### THE PROBLEM
Nothing but the lines from the one containing "R10: 6.8k (EN_N, TICK) -> 6.8k (EN_N, VCC)" through the last line of the records below should be copied, exactly and without pictures.

═══ MATERIAL FOR THIS EXERCISE

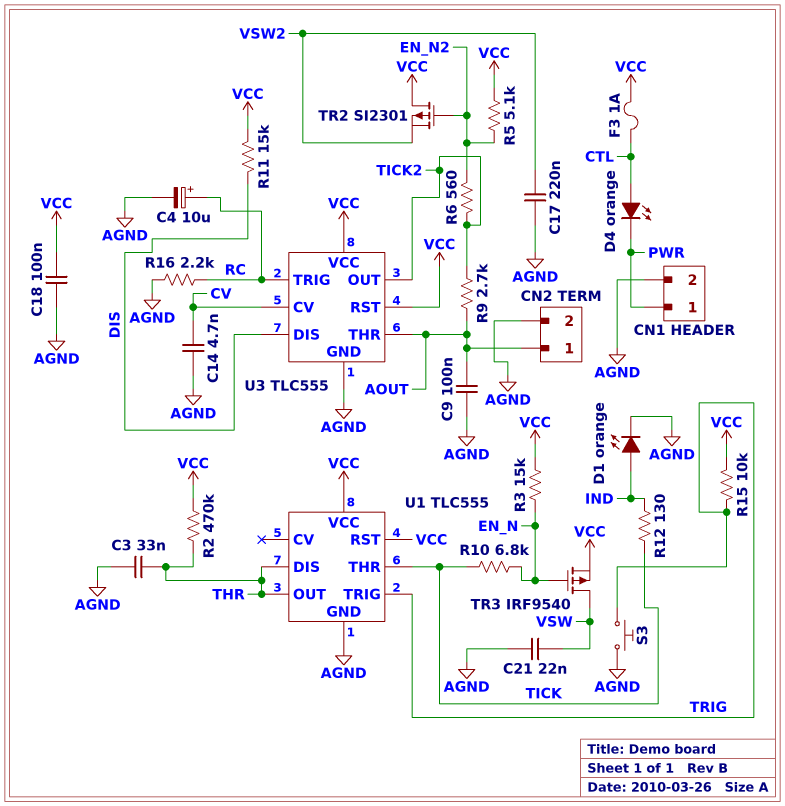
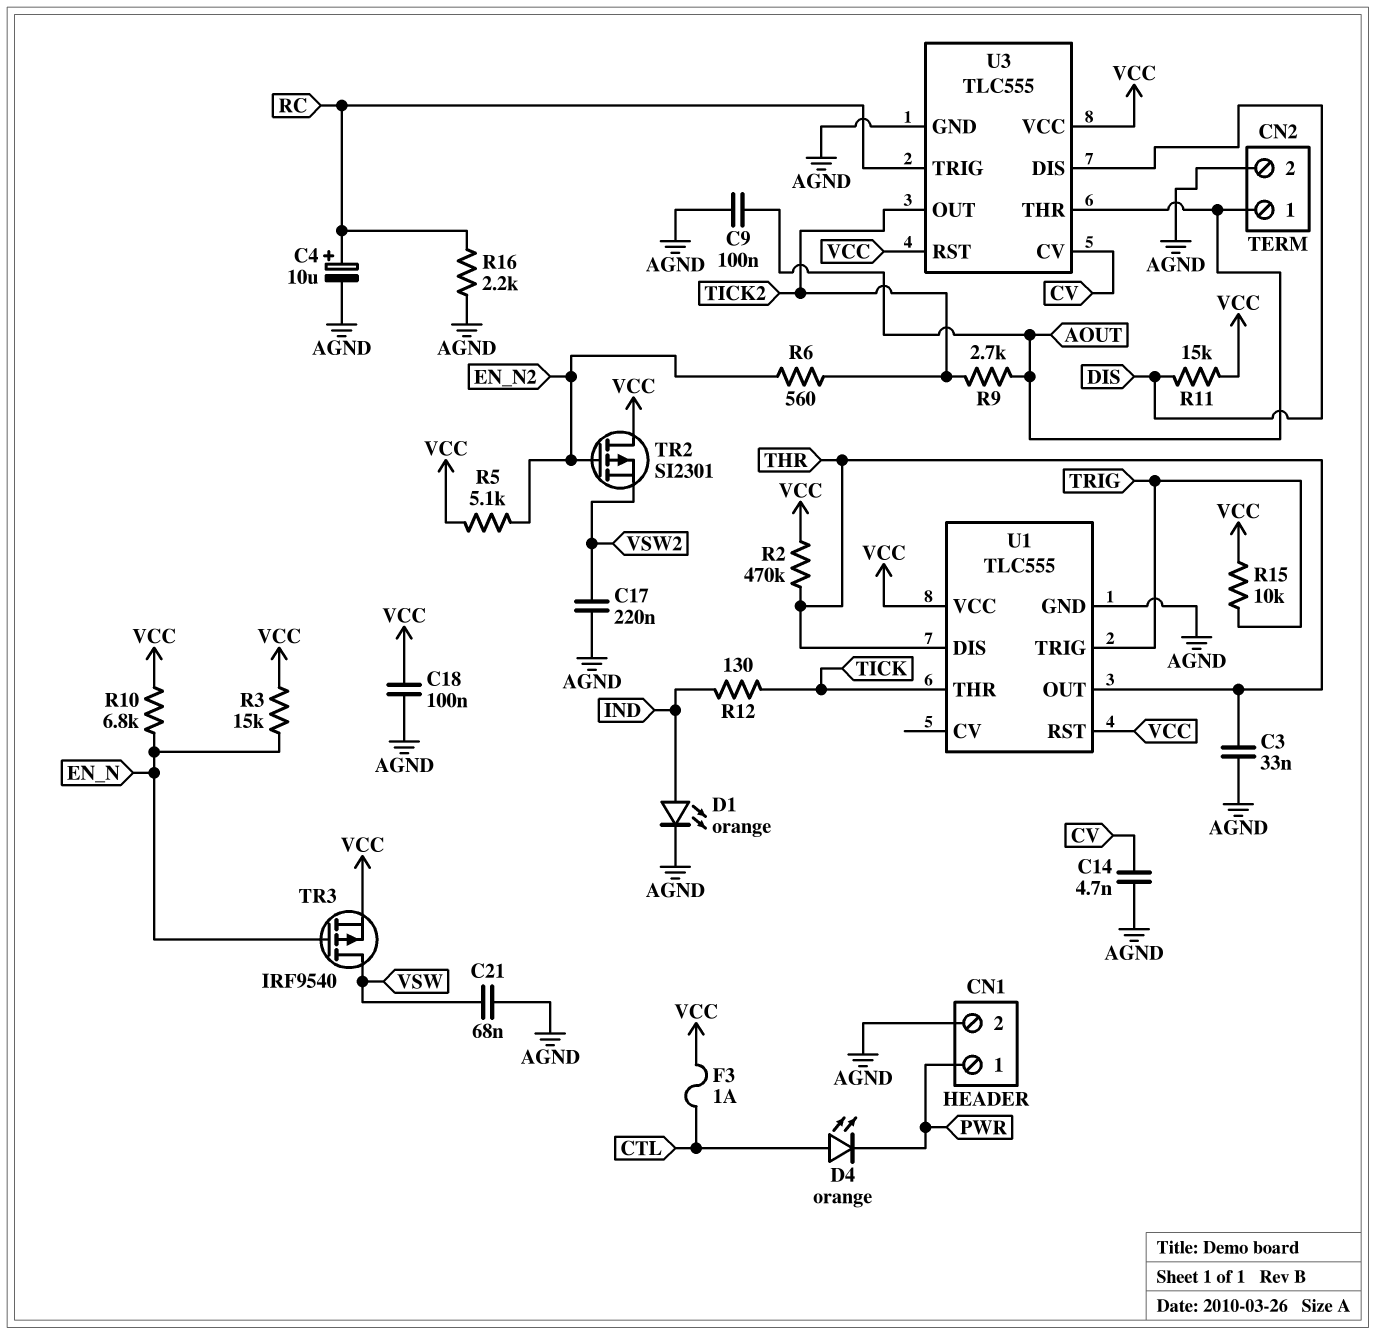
C21: 22nF (AGND, VSW) -> 68nF (AGND, VSW)
R10: 6.8k (EN_N, TICK) -> 6.8k (EN_N, VCC)
S3: button (AGND, TRIG) -> none

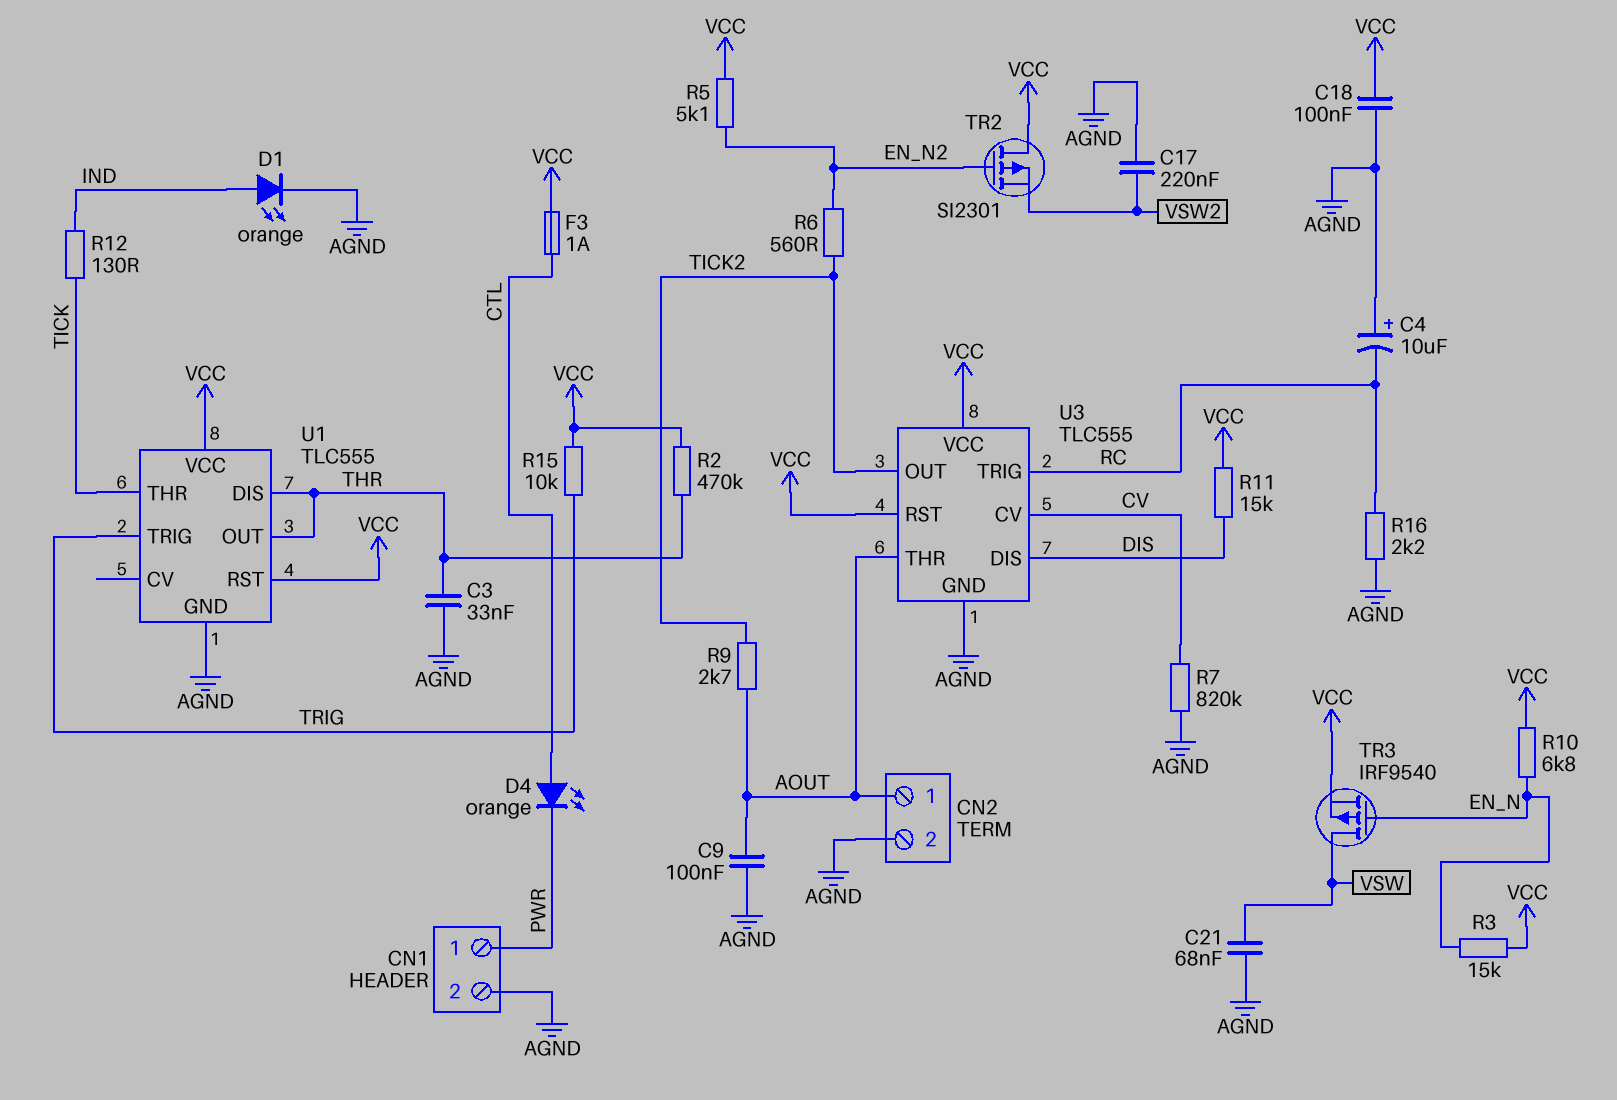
C4: 10uF (plus RC, minus AGND) -> 10uF (plus AGND, minus RC)
C14: 4.7nF (AGND, CV) -> none
R7: none -> 820k (AGND, CV)

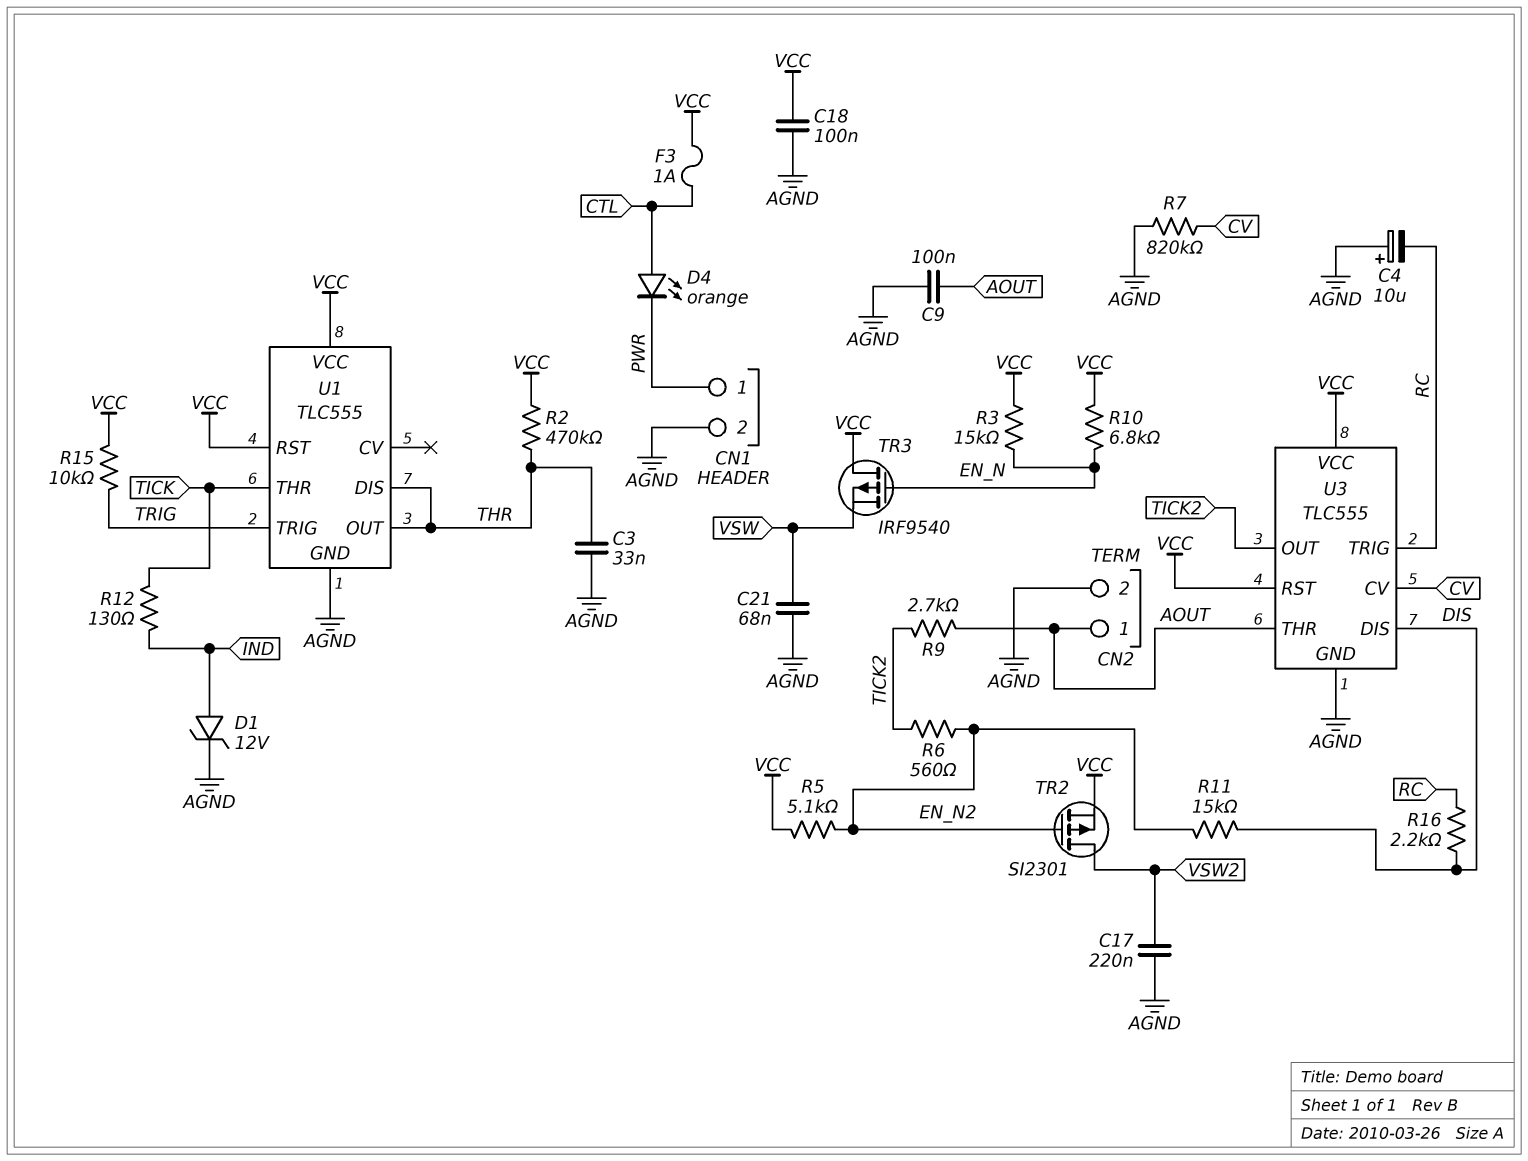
D1: LED orange (A IND, K AGND) -> zener 12V (A IND, K AGND)
R11: 15k (DIS, VCC) -> 15k (DIS, EN_N2)
R16: 2.2k (AGND, RC) -> 2.2k (DIS, RC)
TR2: PMOS SI2301 (G EN_N2, D VCC, S VSW2) -> PMOS SI2301 (G EN_N2, D VSW2, S VCC)
TR3: PMOS IRF9540 (G EN_N, D VSW, S VCC) -> PMOS IRF9540 (G EN_N, D VCC, S VSW)

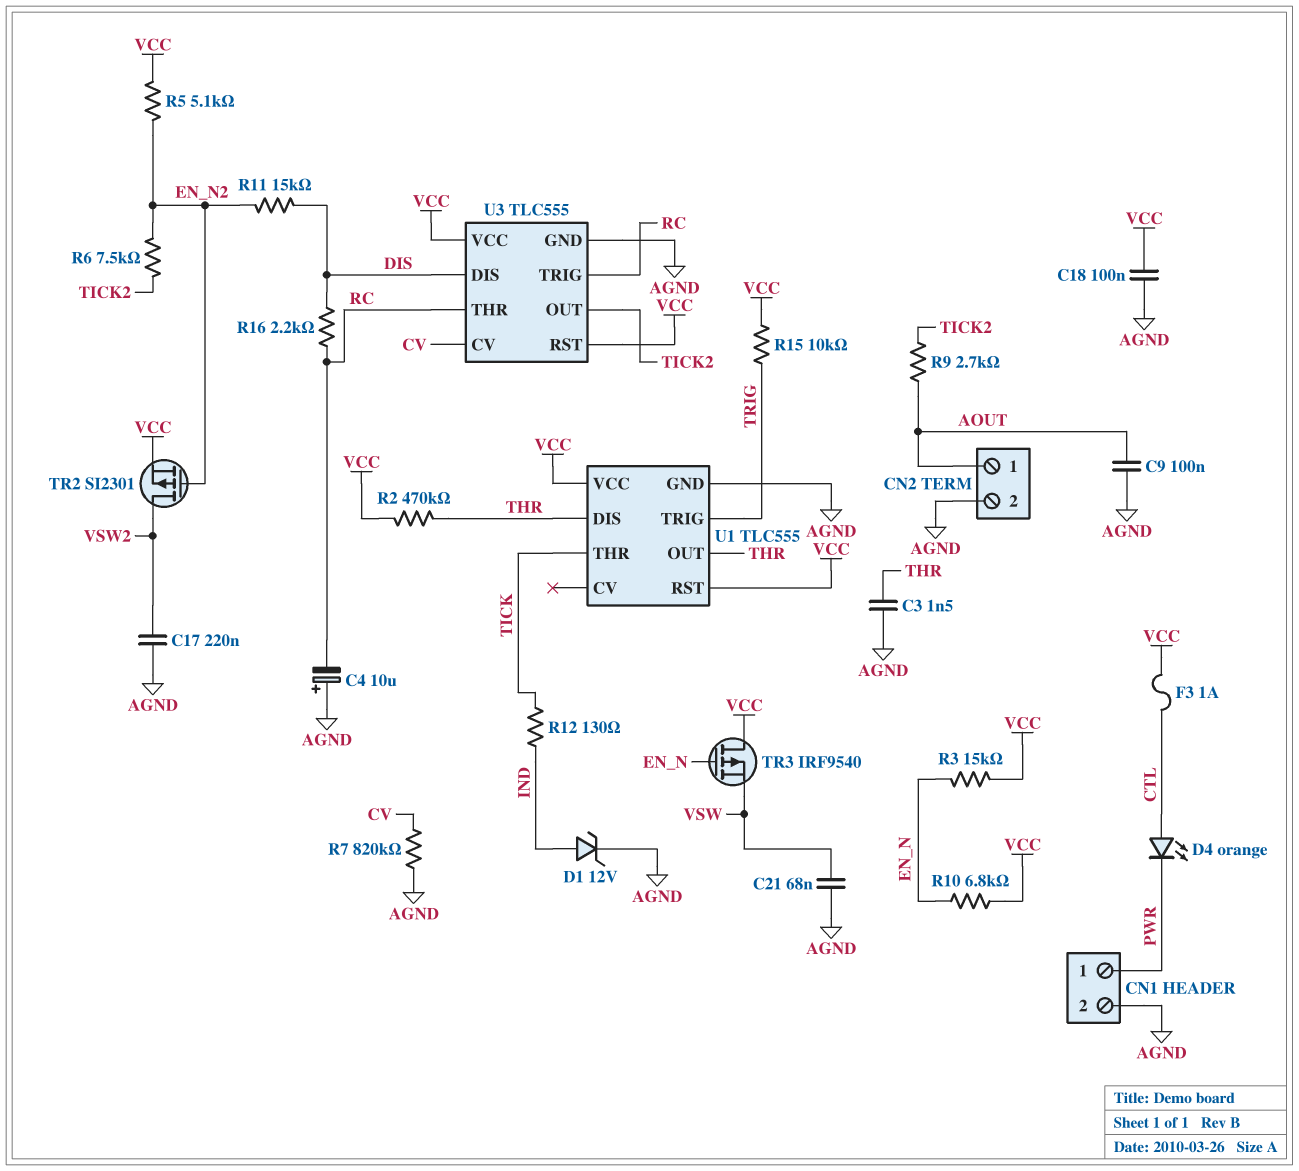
C3: 33nF (AGND, THR) -> 1.5nF (AGND, THR)
R6: 560 (EN_N2, TICK2) -> 7.5k (EN_N2, TICK2)
U3 pin THR: AOUT -> RC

══════

### ANSWER SPACE
R10: 6.8k (EN_N, TICK) -> 6.8k (EN_N, VCC)
S3: button (AGND, TRIG) -> none

C4: 10uF (plus RC, minus AGND) -> 10uF (plus AGND, minus RC)
C14: 4.7nF (AGND, CV) -> none
R7: none -> 820k (AGND, CV)

D1: LED orange (A IND, K AGND) -> zener 12V (A IND, K AGND)
R11: 15k (DIS, VCC) -> 15k (DIS, EN_N2)
R16: 2.2k (AGND, RC) -> 2.2k (DIS, RC)
TR2: PMOS SI2301 (G EN_N2, D VCC, S VSW2) -> PMOS SI2301 (G EN_N2, D VSW2, S VCC)
TR3: PMOS IRF9540 (G EN_N, D VSW, S VCC) -> PMOS IRF9540 (G EN_N, D VCC, S VSW)

C3: 33nF (AGND, THR) -> 1.5nF (AGND, THR)
R6: 560 (EN_N2, TICK2) -> 7.5k (EN_N2, TICK2)
U3 pin THR: AOUT -> RC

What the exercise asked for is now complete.